§ Task brief:
The records below need to come back exactly as they are, pictures omitted.

§ Supplied records:
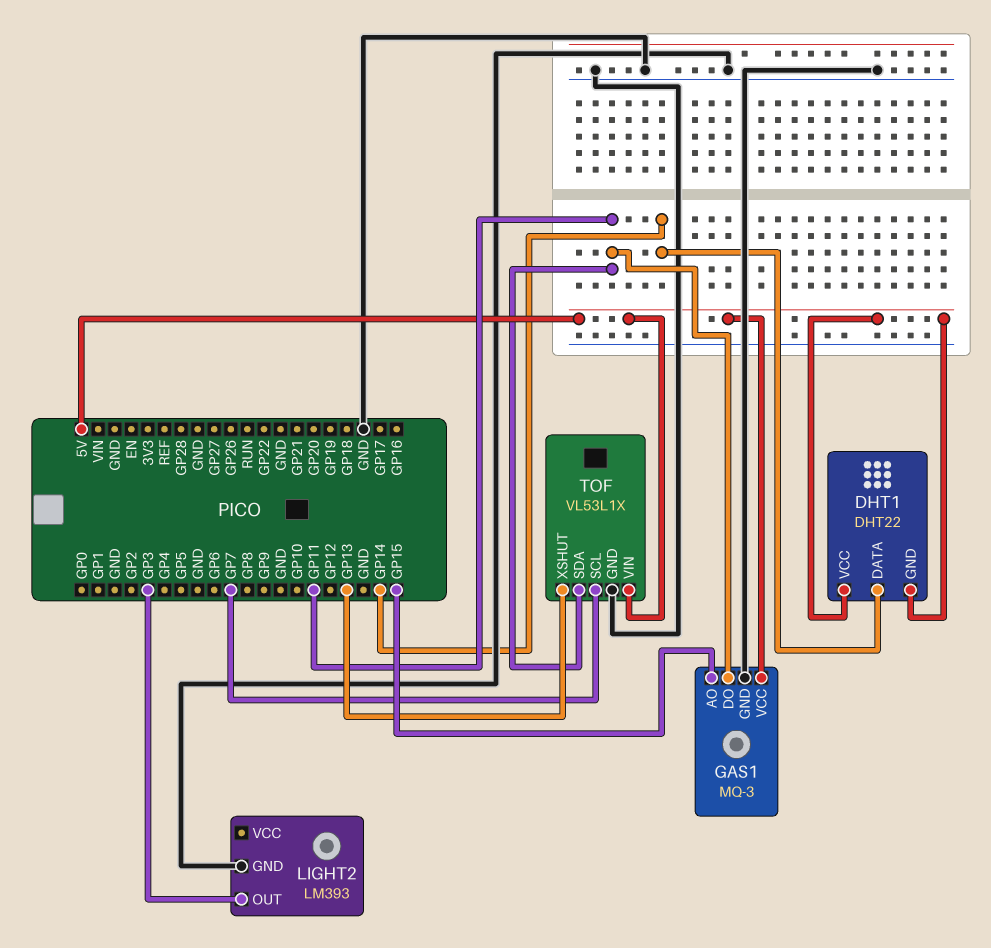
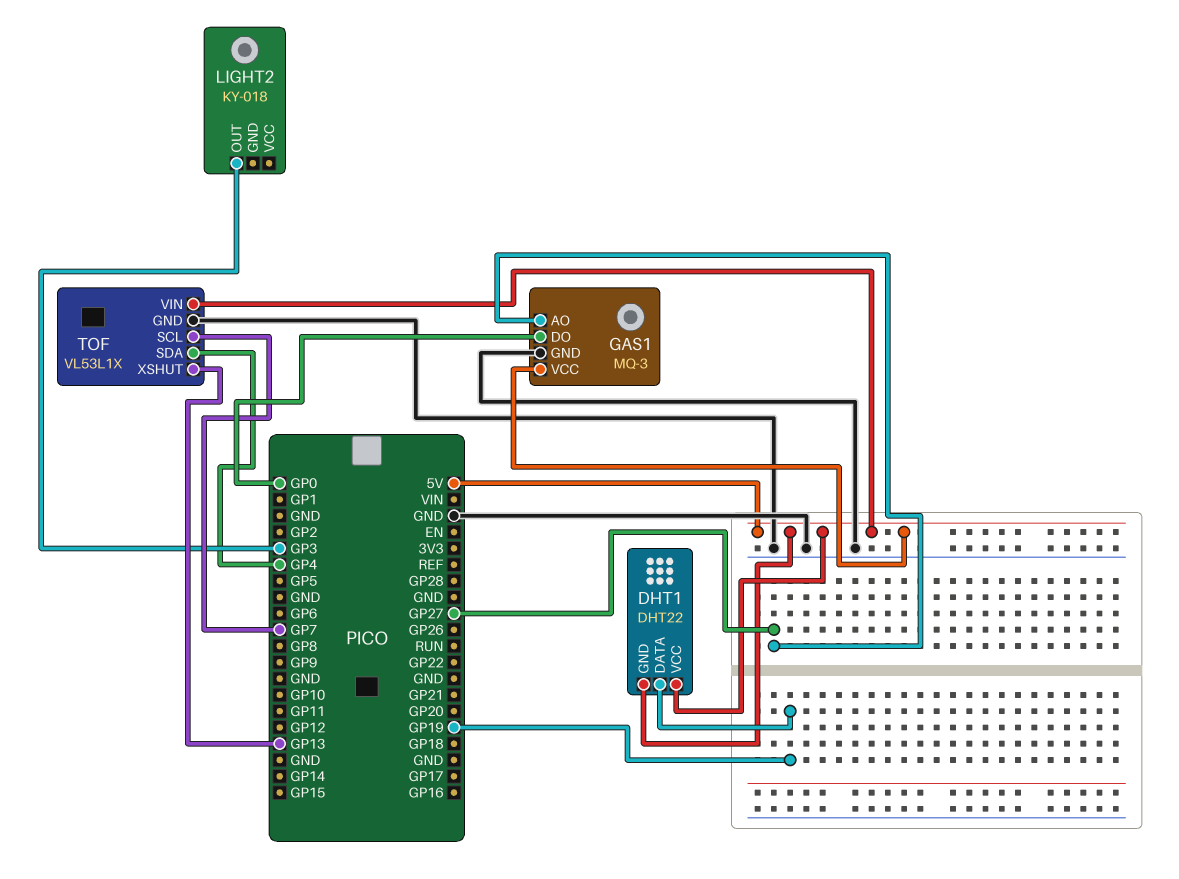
DHT1 pin DATA: GP14 -> GP19
GAS1 pin AO: GP15 -> GP27
GAS1 pin DO: GP11 -> GP0
LIGHT2: LM393 -> KY-018
LIGHT2 pin GND: GND -> none
TOF pin SDA: GP11 -> GP4

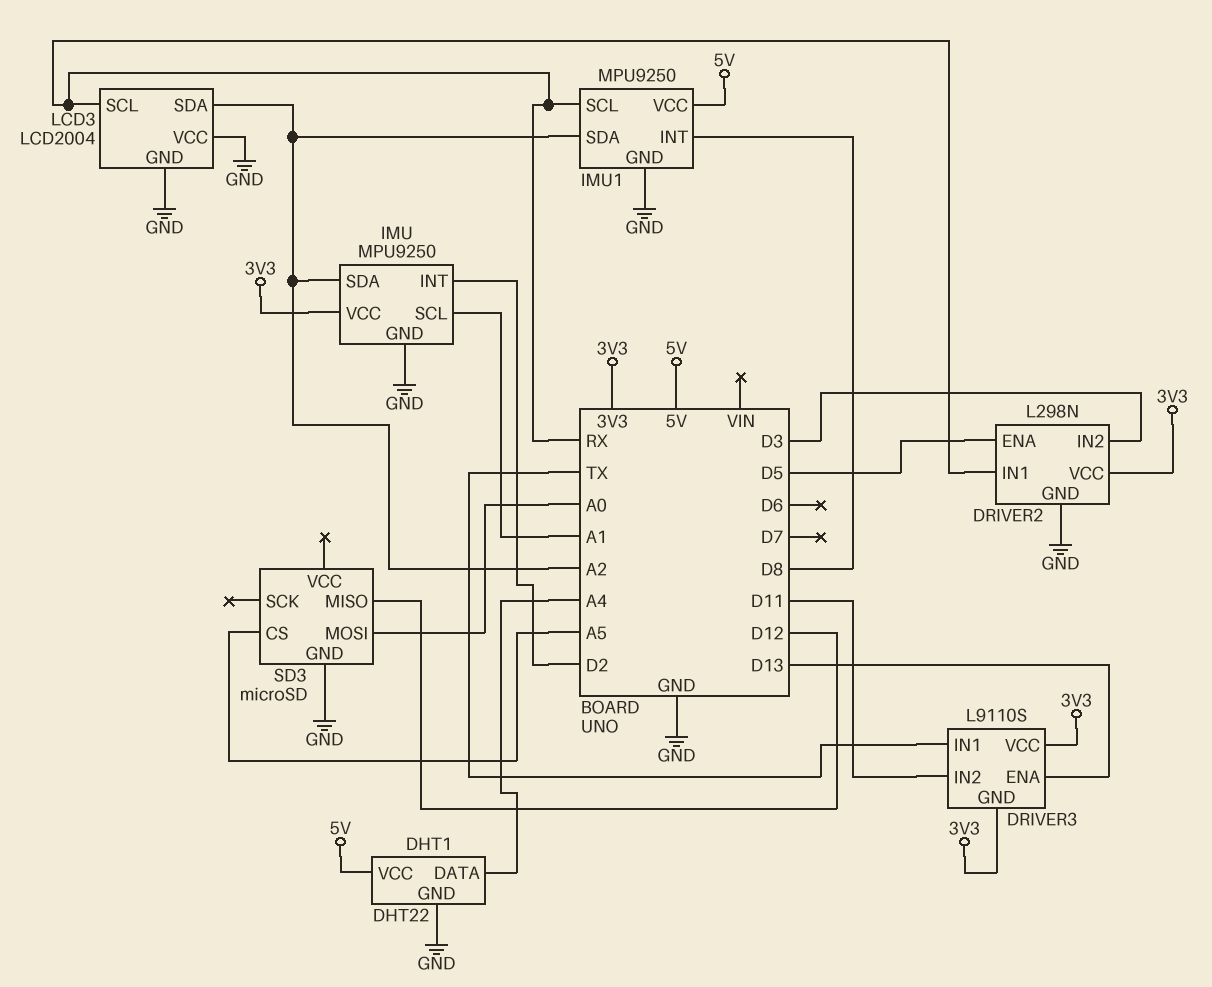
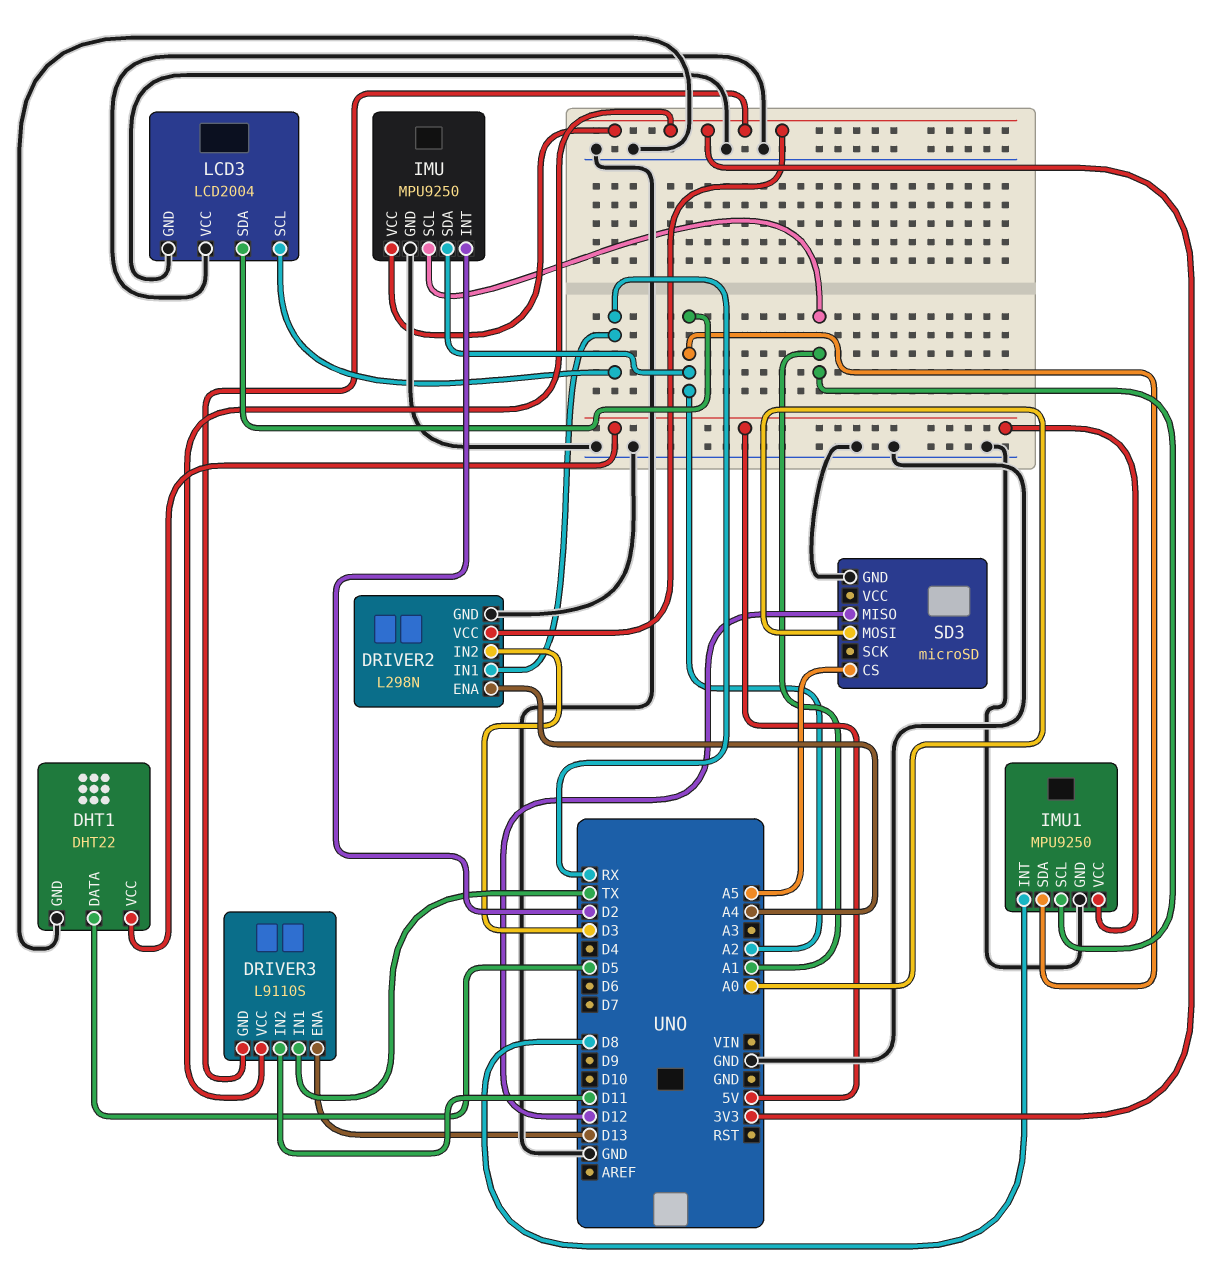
DHT1 pin DATA: A4 -> D5
DRIVER2 pin ENA: D5 -> A4
IMU1 pin SCL: RX -> A1

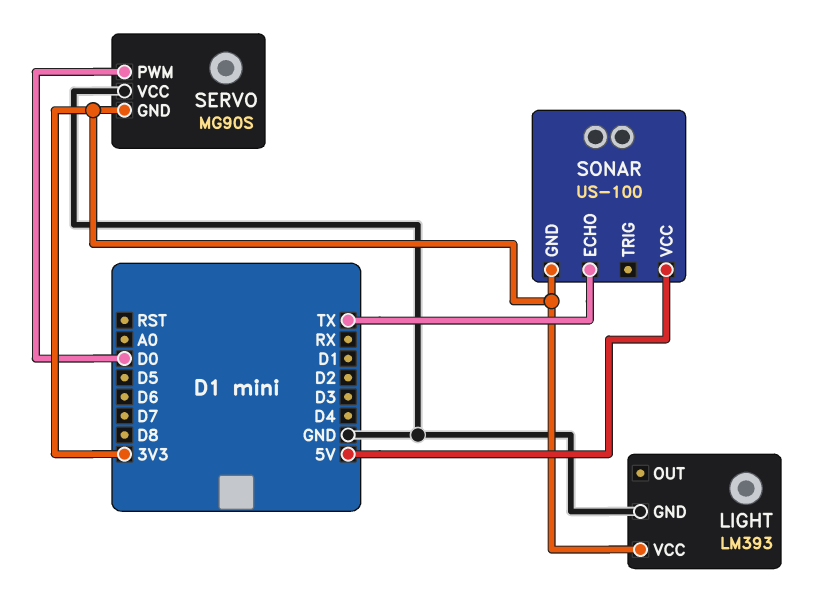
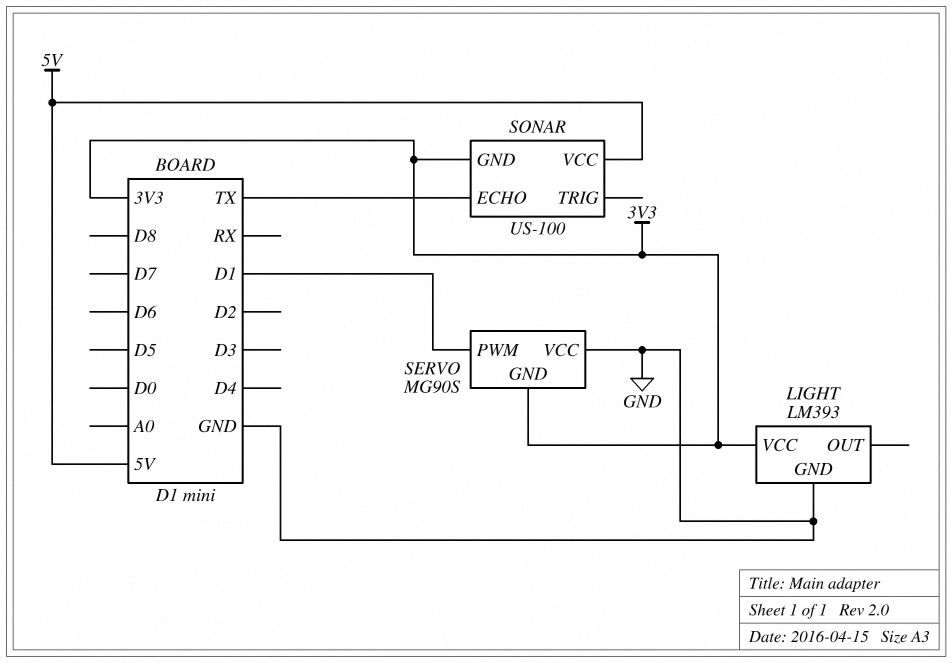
SERVO pin PWM: D0 -> D1

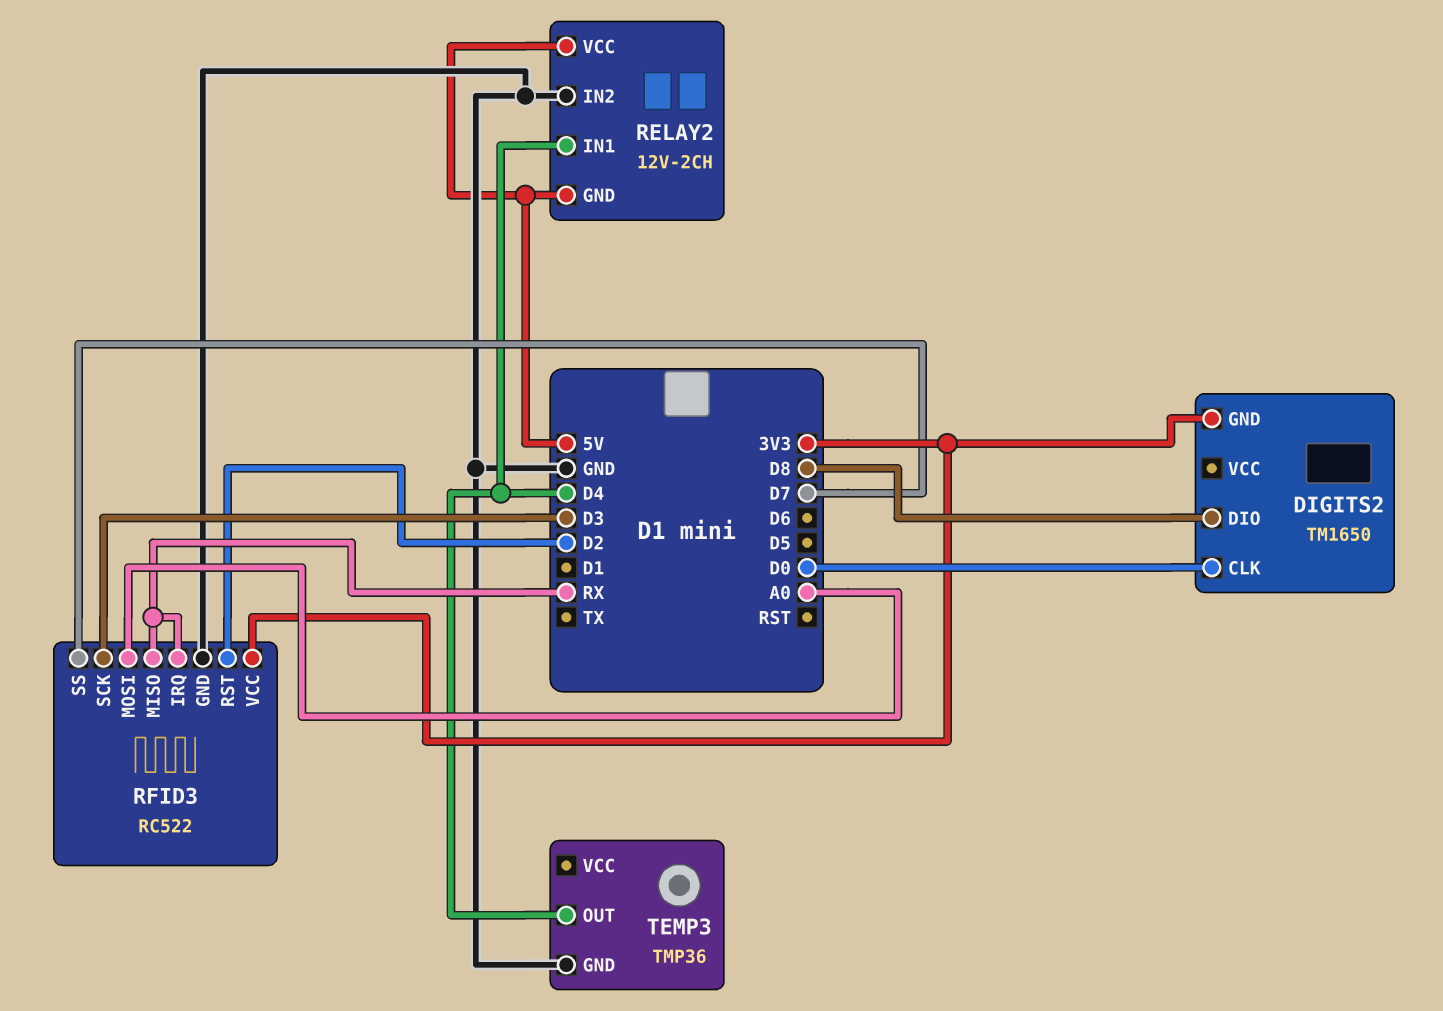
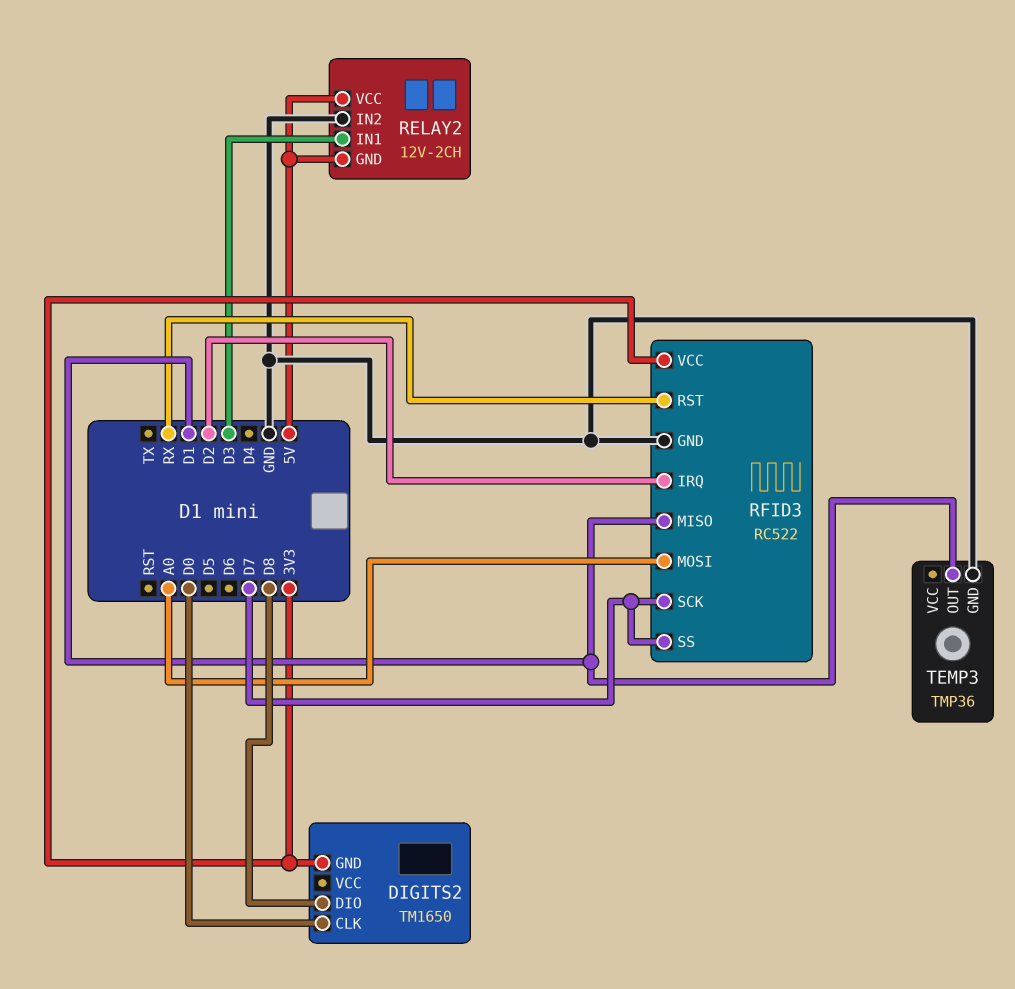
RELAY2 pin IN1: D4 -> D3
RFID3 pin IRQ: RX -> D2
RFID3 pin MISO: RX -> D1
RFID3 pin RST: D2 -> RX
RFID3 pin SCK: D3 -> D7
TEMP3 pin OUT: D4 -> D1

§ Exercise output:
DHT1 pin DATA: GP14 -> GP19
GAS1 pin AO: GP15 -> GP27
GAS1 pin DO: GP11 -> GP0
LIGHT2: LM393 -> KY-018
LIGHT2 pin GND: GND -> none
TOF pin SDA: GP11 -> GP4

DHT1 pin DATA: A4 -> D5
DRIVER2 pin ENA: D5 -> A4
IMU1 pin SCL: RX -> A1

SERVO pin PWM: D0 -> D1

RELAY2 pin IN1: D4 -> D3
RFID3 pin IRQ: RX -> D2
RFID3 pin MISO: RX -> D1
RFID3 pin RST: D2 -> RX
RFID3 pin SCK: D3 -> D7
TEMP3 pin OUT: D4 -> D1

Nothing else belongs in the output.